## TASK INSTRUCTIONS
From the data, return each line holding the word "LOAD".
• • • • • • •
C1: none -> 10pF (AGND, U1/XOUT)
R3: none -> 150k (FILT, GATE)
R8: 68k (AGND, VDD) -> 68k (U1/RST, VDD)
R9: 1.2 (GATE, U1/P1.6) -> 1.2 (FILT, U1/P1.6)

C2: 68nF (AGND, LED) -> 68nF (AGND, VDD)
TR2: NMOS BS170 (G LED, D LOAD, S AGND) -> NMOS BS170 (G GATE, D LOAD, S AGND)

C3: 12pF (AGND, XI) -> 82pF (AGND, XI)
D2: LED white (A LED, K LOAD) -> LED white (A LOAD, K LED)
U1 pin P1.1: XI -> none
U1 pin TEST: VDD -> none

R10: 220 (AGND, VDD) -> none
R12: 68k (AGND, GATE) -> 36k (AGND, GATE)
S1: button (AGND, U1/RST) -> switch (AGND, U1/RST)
• • • • • • •
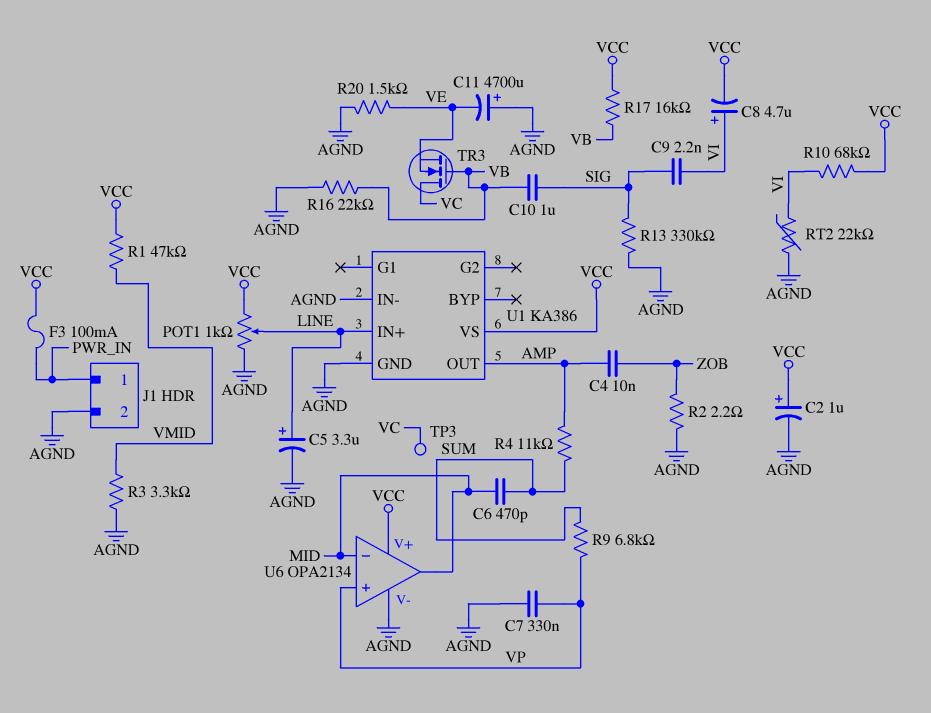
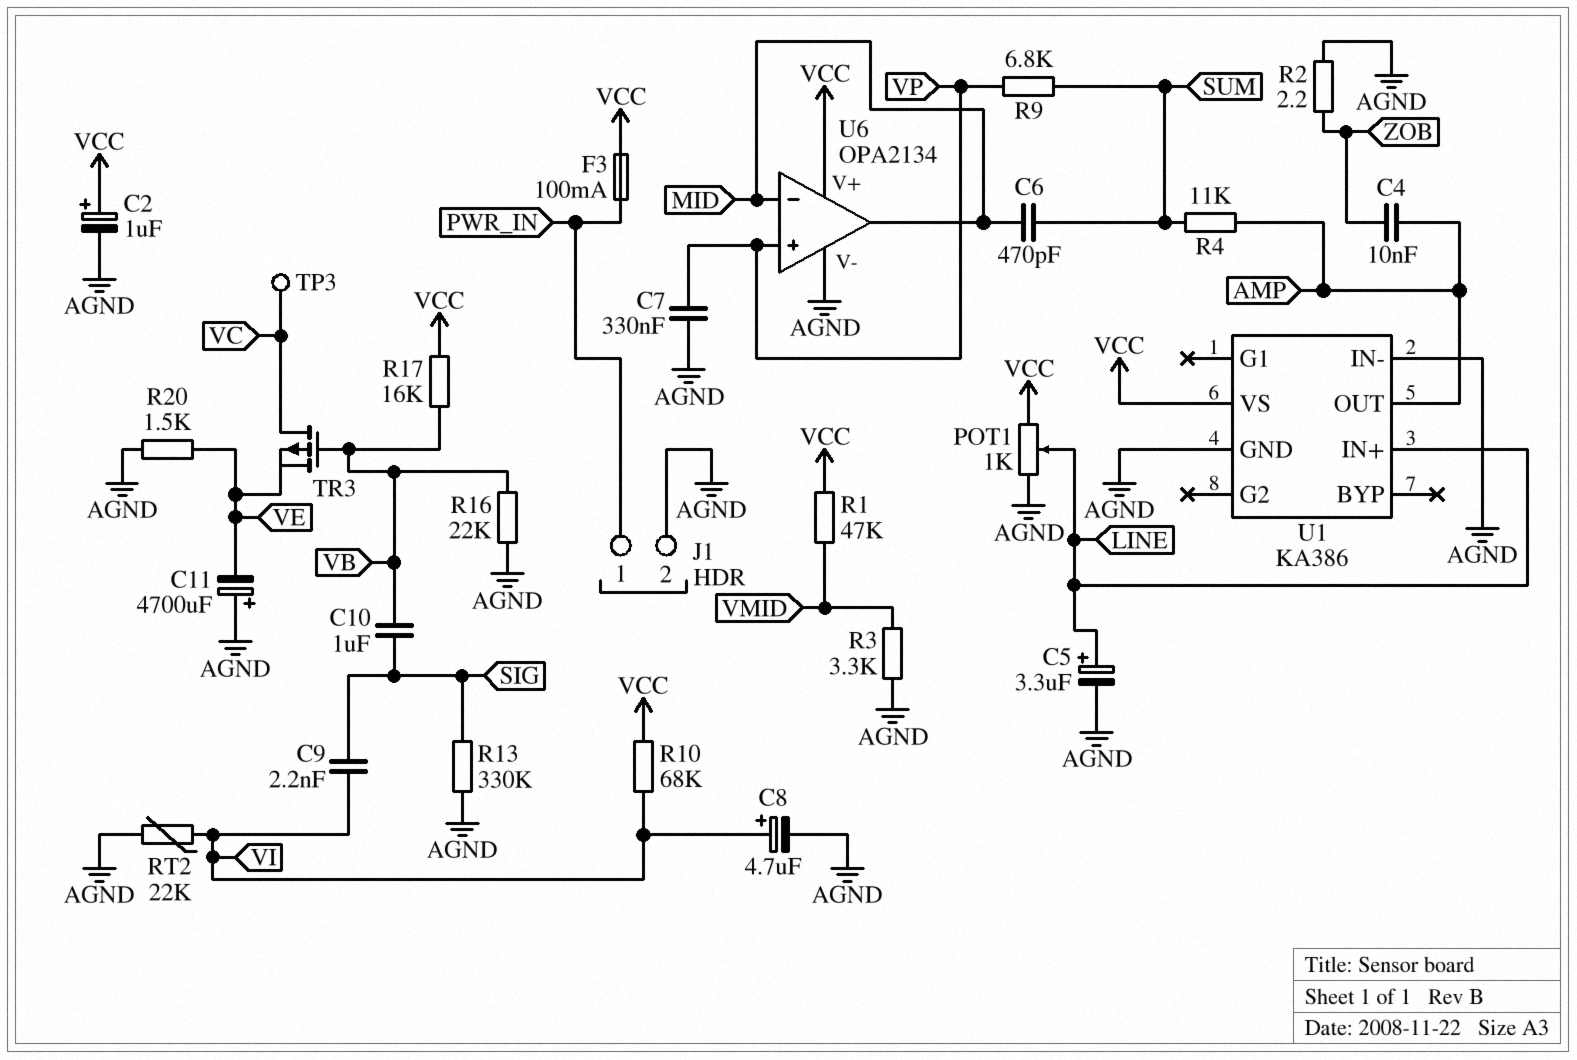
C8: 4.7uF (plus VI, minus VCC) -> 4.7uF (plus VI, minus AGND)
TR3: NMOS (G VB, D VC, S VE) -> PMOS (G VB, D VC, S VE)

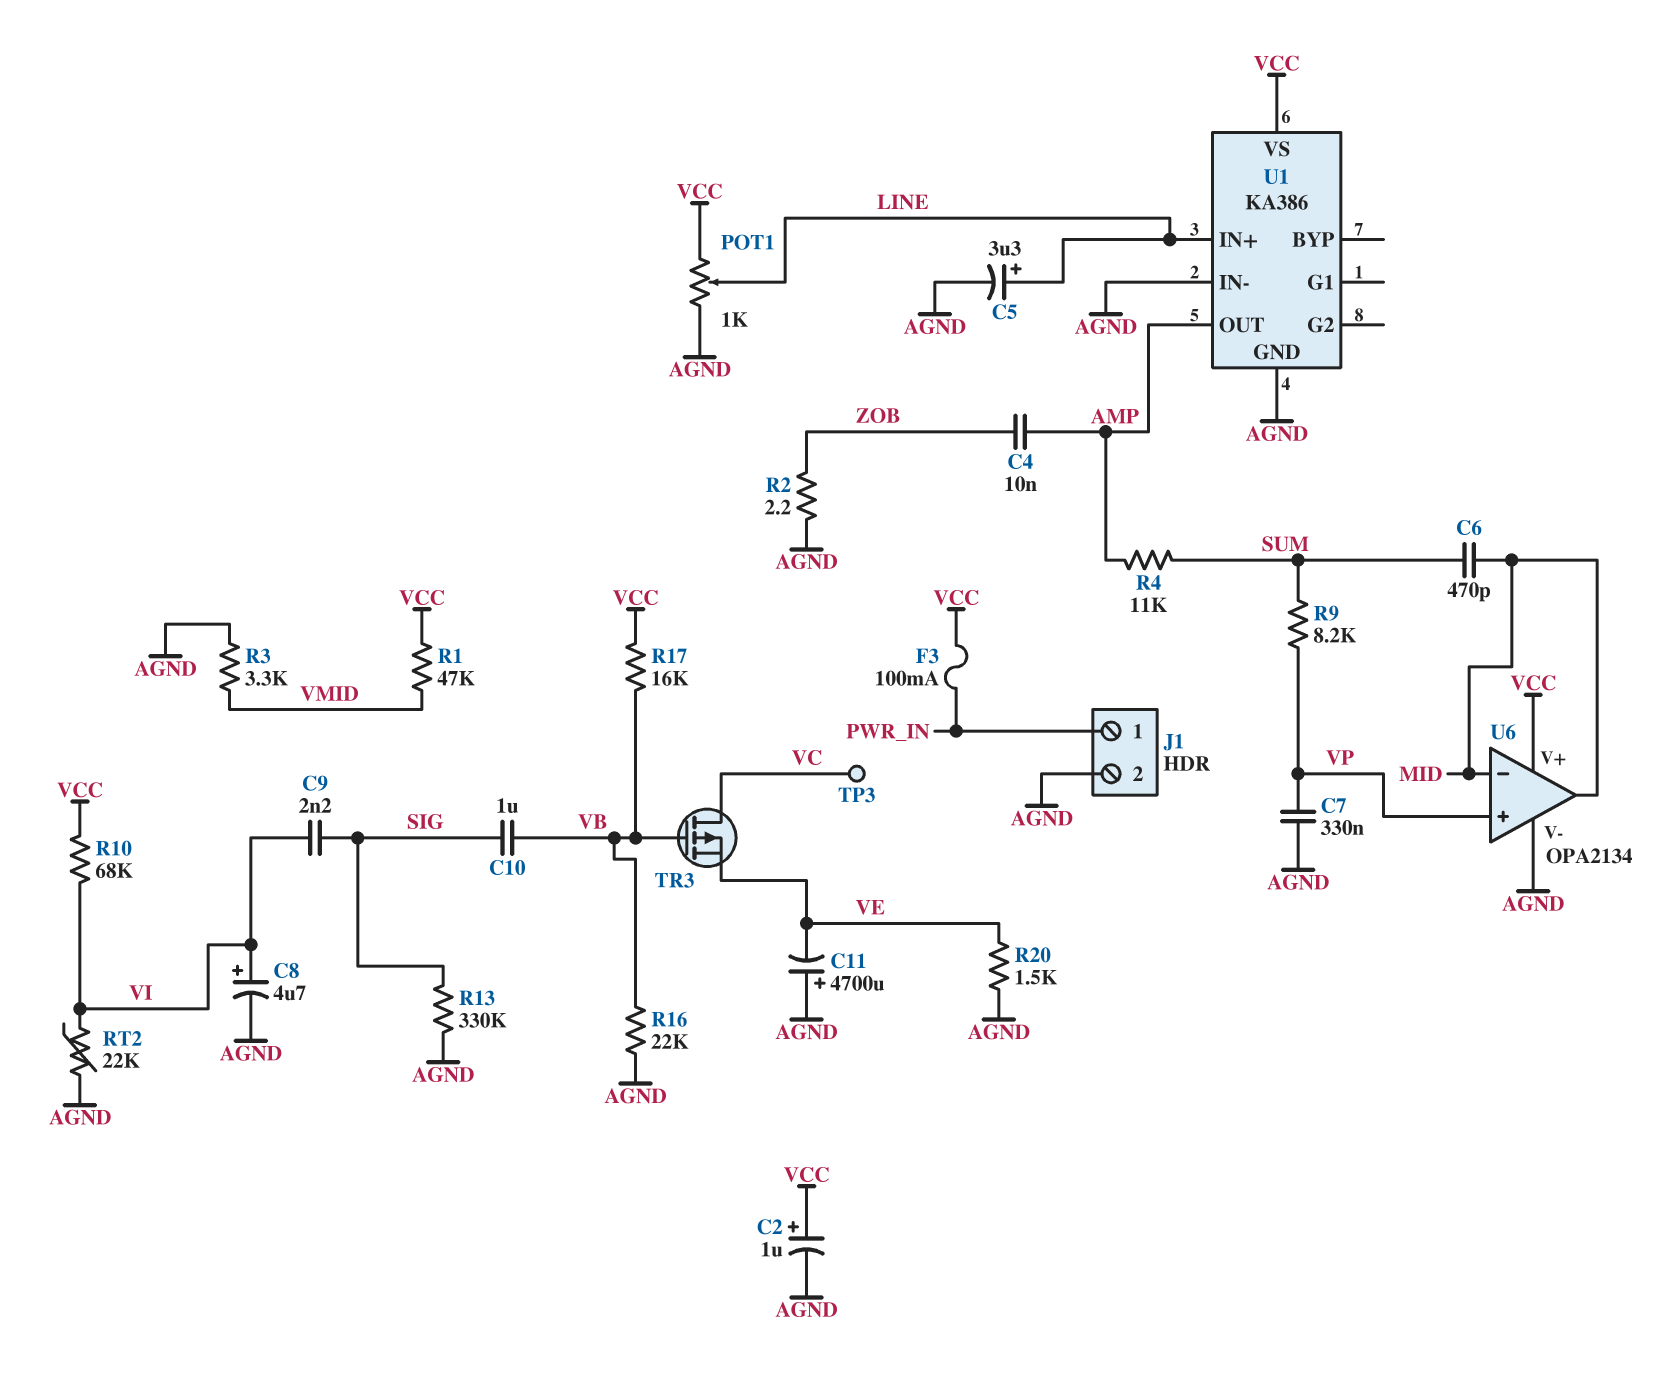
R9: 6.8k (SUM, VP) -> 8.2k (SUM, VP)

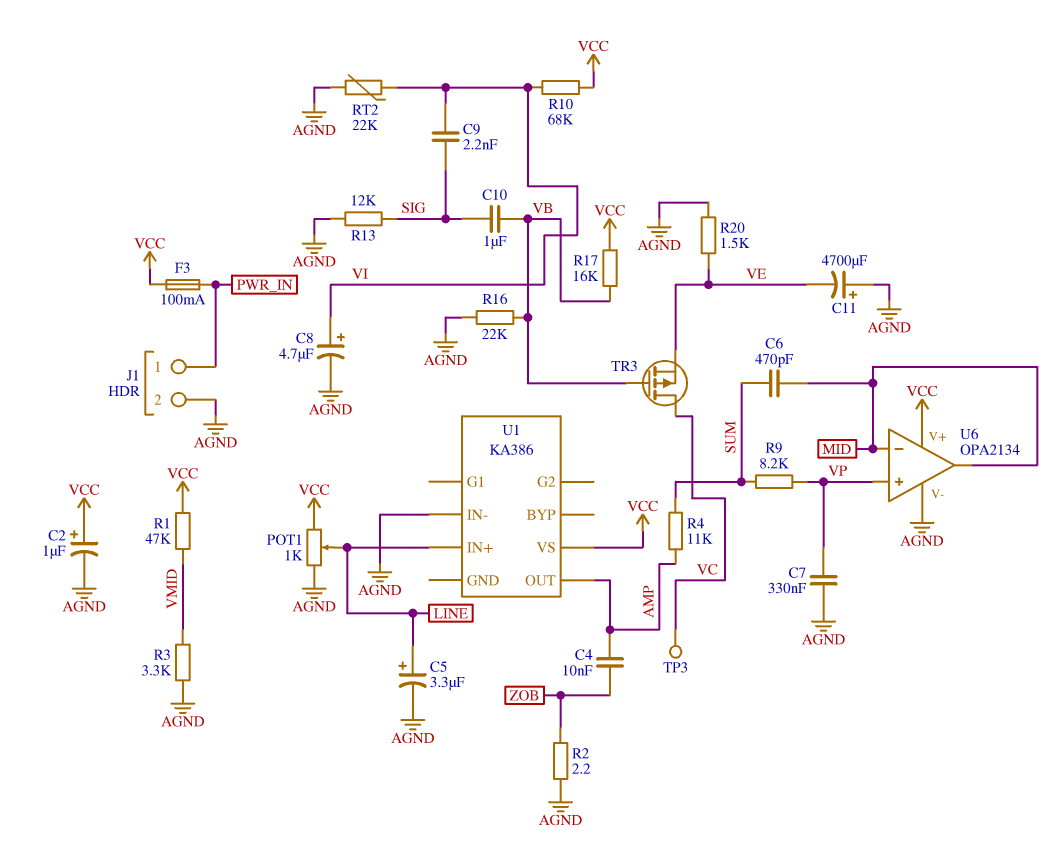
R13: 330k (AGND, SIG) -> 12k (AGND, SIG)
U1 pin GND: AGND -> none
• • • • • • •
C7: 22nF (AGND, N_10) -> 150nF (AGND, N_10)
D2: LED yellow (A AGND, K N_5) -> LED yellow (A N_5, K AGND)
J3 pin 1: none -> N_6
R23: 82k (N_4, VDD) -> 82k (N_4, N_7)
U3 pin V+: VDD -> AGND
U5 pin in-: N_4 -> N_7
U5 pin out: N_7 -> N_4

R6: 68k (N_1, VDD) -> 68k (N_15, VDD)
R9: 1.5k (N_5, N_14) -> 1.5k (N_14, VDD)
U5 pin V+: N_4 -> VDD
• • • • • • •
## TASK RESULT
TR2: NMOS BS170 (G LED, D LOAD, S AGND) -> NMOS BS170 (G GATE, D LOAD, S AGND)
D2: LED white (A LED, K LOAD) -> LED white (A LOAD, K LED)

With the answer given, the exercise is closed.